* Problem *
Give all of the listing again word for word, with images excluded.

* Dataset entries *
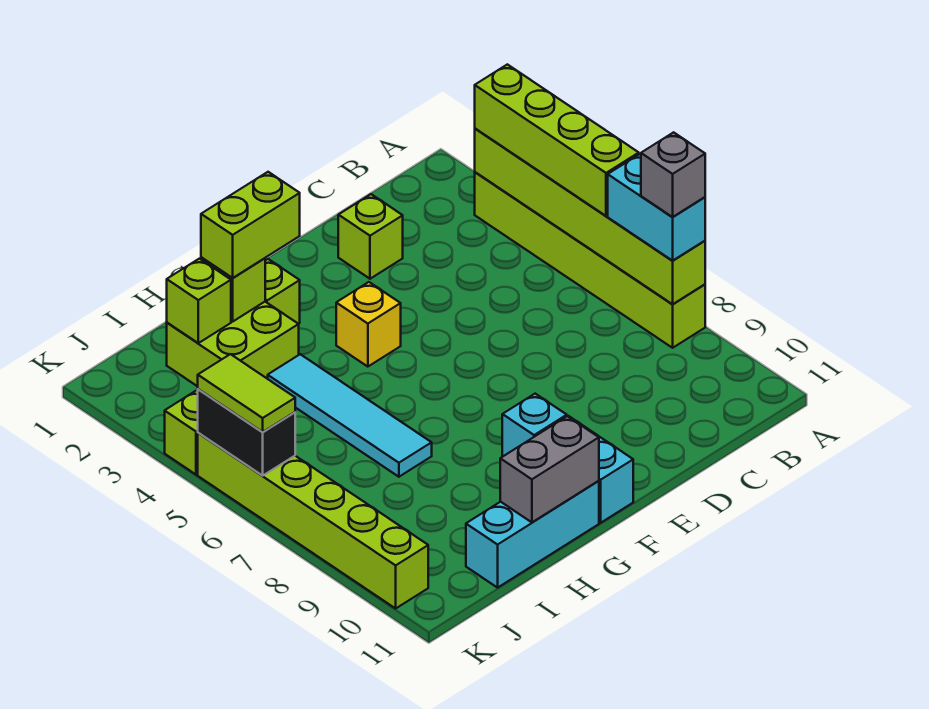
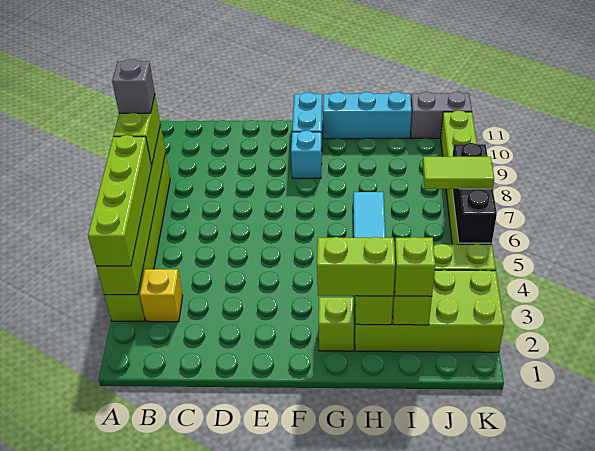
cyan brick A7:A8 level 3 -> lime brick A7:A8 level 3
lime brick D2 level 1 -> lime brick I2 level 3
yellow brick F4 level 1 -> yellow brick B3 level 1
grey brick G11:H11 level 2 -> grey brick J11:K11 level 1
lime brick H2:I3 level 1 -> lime brick H2:K3 level 1
black brick K5:K6 level 2 -> black brick K5:K7 level 2
lime tile K5:K6 level 3 -> lime tile J6:K6 level 3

* The answer *
cyan brick A7:A8 level 3 -> lime brick A7:A8 level 3
lime brick D2 level 1 -> lime brick I2 level 3
yellow brick F4 level 1 -> yellow brick B3 level 1
grey brick G11:H11 level 2 -> grey brick J11:K11 level 1
lime brick H2:I3 level 1 -> lime brick H2:K3 level 1
black brick K5:K6 level 2 -> black brick K5:K7 level 2
lime tile K5:K6 level 3 -> lime tile J6:K6 level 3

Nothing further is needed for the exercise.